Stored items:
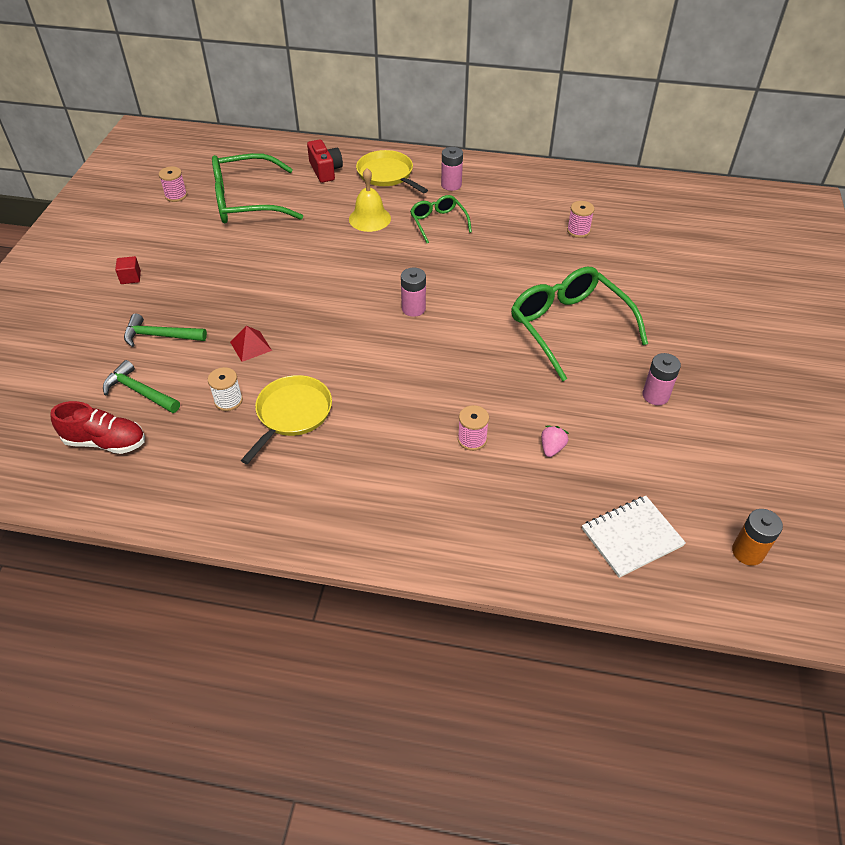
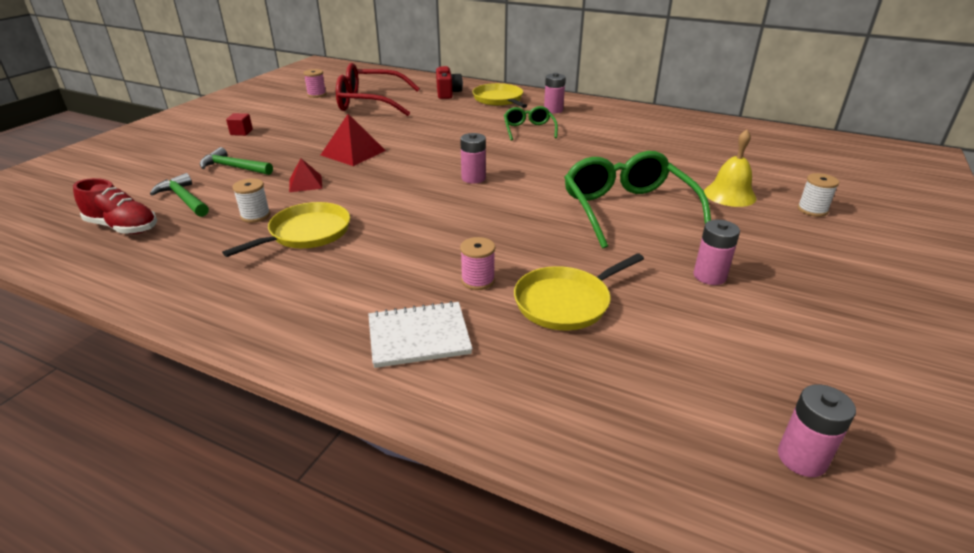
camera: 15 degrees right, 15 degrees down
(247, 201) = (371, 103): green glasses -> red glasses
(273, 290) = (353, 152): none -> red pyramid
(369, 218) = (468, 121): yellow bell -> yellow bell (729, 195)
(552, 448) = (566, 302): pink strawberry -> yellow pan
(578, 231) = (664, 148): pink spool -> none
(631, 537) = (634, 407): white notebook -> white notebook (419, 336)
(723, 298) = (812, 210): none -> white spool
(747, 552) = (802, 458): orange battery -> pink battery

## What to produce
Every line above should be returned exactly; the pictures stay out.

## Task output
camera: 15 degrees right, 15 degrees down
(247, 201) = (371, 103): green glasses -> red glasses
(273, 290) = (353, 152): none -> red pyramid
(369, 218) = (468, 121): yellow bell -> yellow bell (729, 195)
(552, 448) = (566, 302): pink strawberry -> yellow pan
(578, 231) = (664, 148): pink spool -> none
(631, 537) = (634, 407): white notebook -> white notebook (419, 336)
(723, 298) = (812, 210): none -> white spool
(747, 552) = (802, 458): orange battery -> pink battery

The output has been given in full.